PROBLEM DETAILS:
Please give every line below again exactly, but not its pictures.

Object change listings
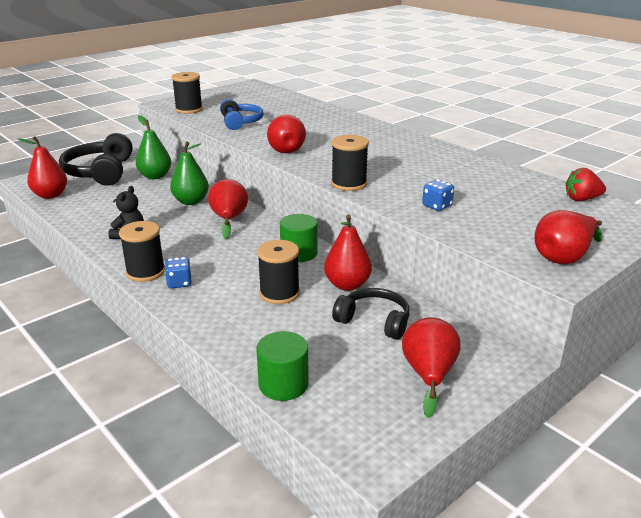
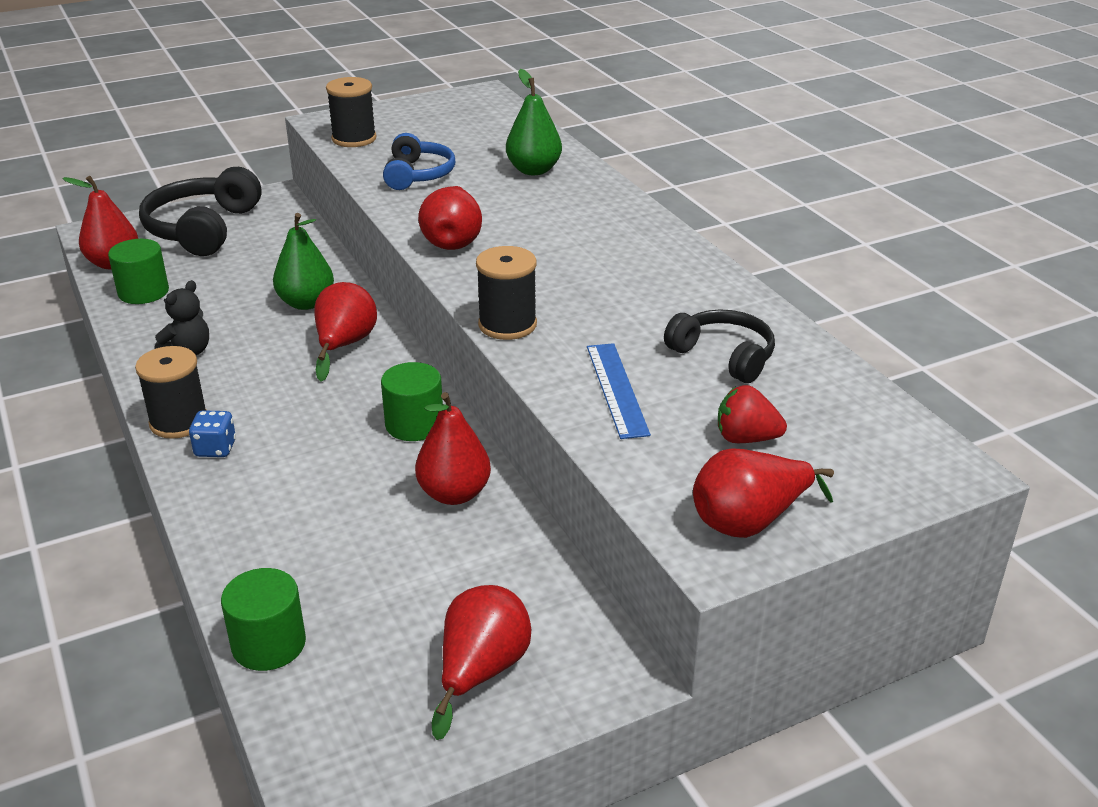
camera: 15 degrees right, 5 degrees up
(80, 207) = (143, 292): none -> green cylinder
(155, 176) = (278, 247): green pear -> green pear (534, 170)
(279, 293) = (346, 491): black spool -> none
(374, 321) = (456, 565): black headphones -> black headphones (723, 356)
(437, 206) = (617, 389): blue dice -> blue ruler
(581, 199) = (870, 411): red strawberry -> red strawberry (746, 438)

RESPONSE AREA:
camera: 15 degrees right, 5 degrees up
(80, 207) = (143, 292): none -> green cylinder
(155, 176) = (278, 247): green pear -> green pear (534, 170)
(279, 293) = (346, 491): black spool -> none
(374, 321) = (456, 565): black headphones -> black headphones (723, 356)
(437, 206) = (617, 389): blue dice -> blue ruler
(581, 199) = (870, 411): red strawberry -> red strawberry (746, 438)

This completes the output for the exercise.